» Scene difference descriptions

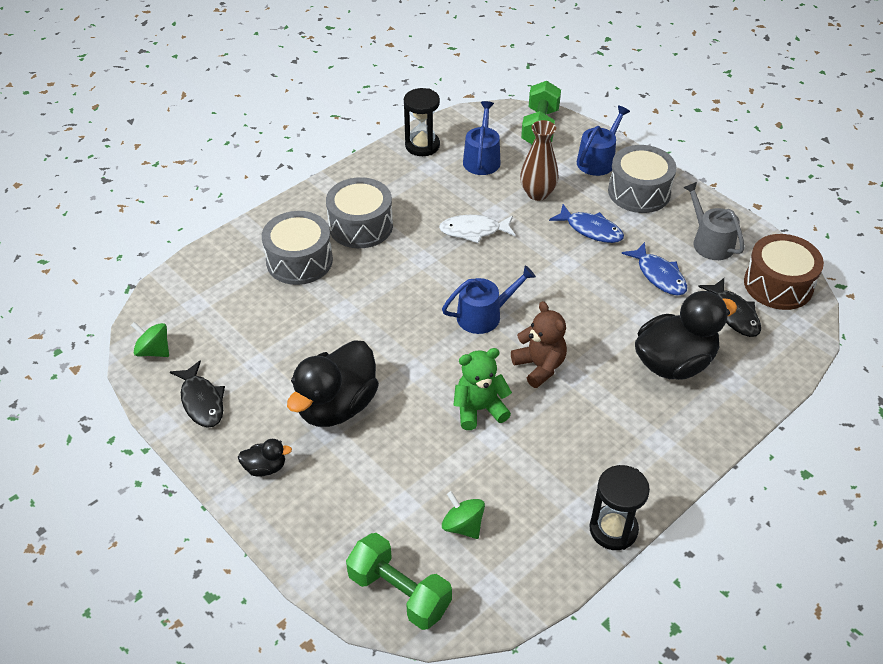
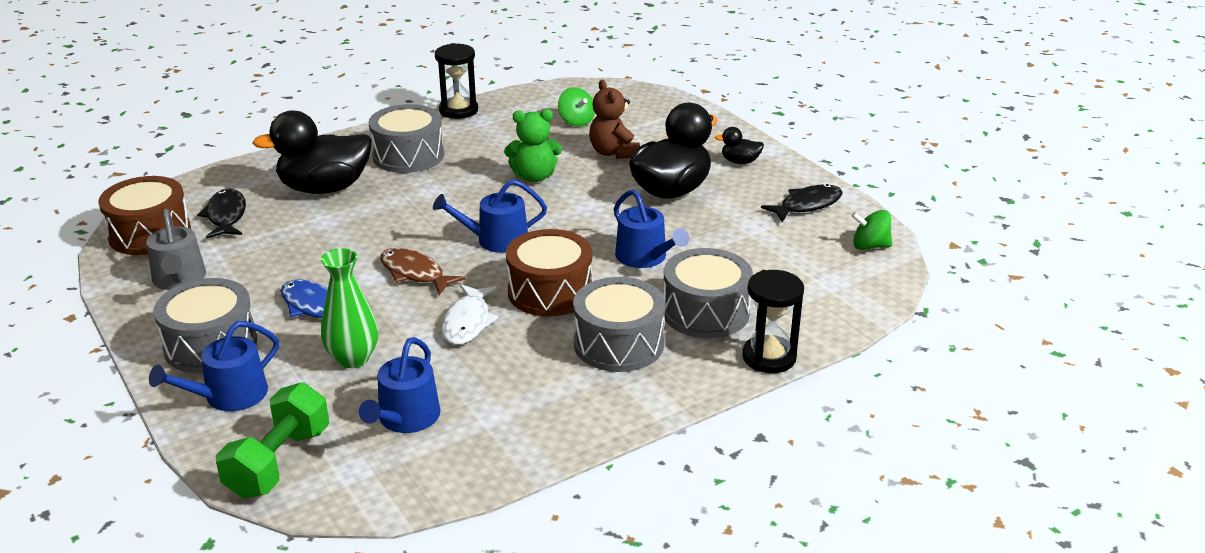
camera: 170 degrees left, 15 degrees down
(154, 351) = (870, 246): green spinning top -> green spinning top turned 150 degrees clockwise
(202, 401) = (807, 205): black fish -> black fish turned 75 degrees clockwise
(352, 311) = (645, 257): none -> blue watering can
(399, 592) = (635, 100): green dumbbell -> none
(422, 145) = (492, 453): black hourglass -> black hourglass (769, 357)
(422, 265) = (550, 292): none -> brown drum
(474, 231) = (467, 322): white fish -> white fish turned 90 degrees clockwise
(534, 270) = (415, 273): none -> brown fish
(537, 193) = (353, 358): brown vase -> green vase
(539, 366) = (460, 198): brown teddy bear -> brown teddy bear (613, 152)
(623, 427) = (408, 156): none -> grey drum
(659, 275) = (273, 254): blue fish -> none

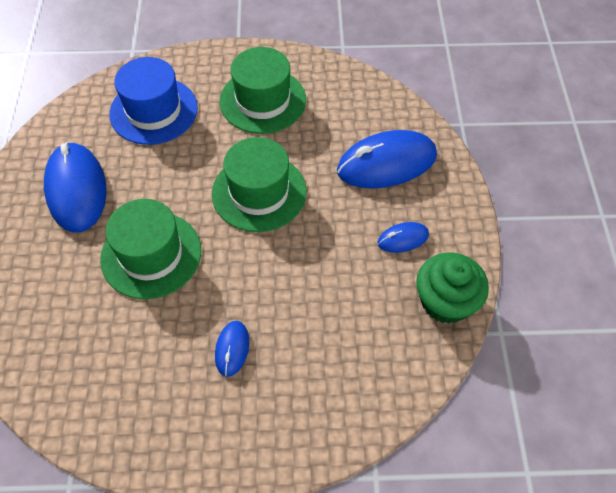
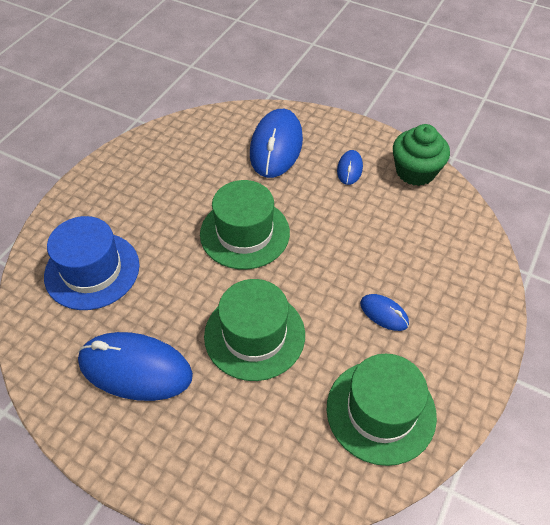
camera: 60 degrees left, 5 degrees down
(263, 100) = (150, 190): green hat -> green hat (381, 411)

» Assignment
Print every entry verbatim and leave all pictures out.

» Written reply
camera: 170 degrees left, 15 degrees down
(154, 351) = (870, 246): green spinning top -> green spinning top turned 150 degrees clockwise
(202, 401) = (807, 205): black fish -> black fish turned 75 degrees clockwise
(352, 311) = (645, 257): none -> blue watering can
(399, 592) = (635, 100): green dumbbell -> none
(422, 145) = (492, 453): black hourglass -> black hourglass (769, 357)
(422, 265) = (550, 292): none -> brown drum
(474, 231) = (467, 322): white fish -> white fish turned 90 degrees clockwise
(534, 270) = (415, 273): none -> brown fish
(537, 193) = (353, 358): brown vase -> green vase
(539, 366) = (460, 198): brown teddy bear -> brown teddy bear (613, 152)
(623, 427) = (408, 156): none -> grey drum
(659, 275) = (273, 254): blue fish -> none

camera: 60 degrees left, 5 degrees down
(263, 100) = (150, 190): green hat -> green hat (381, 411)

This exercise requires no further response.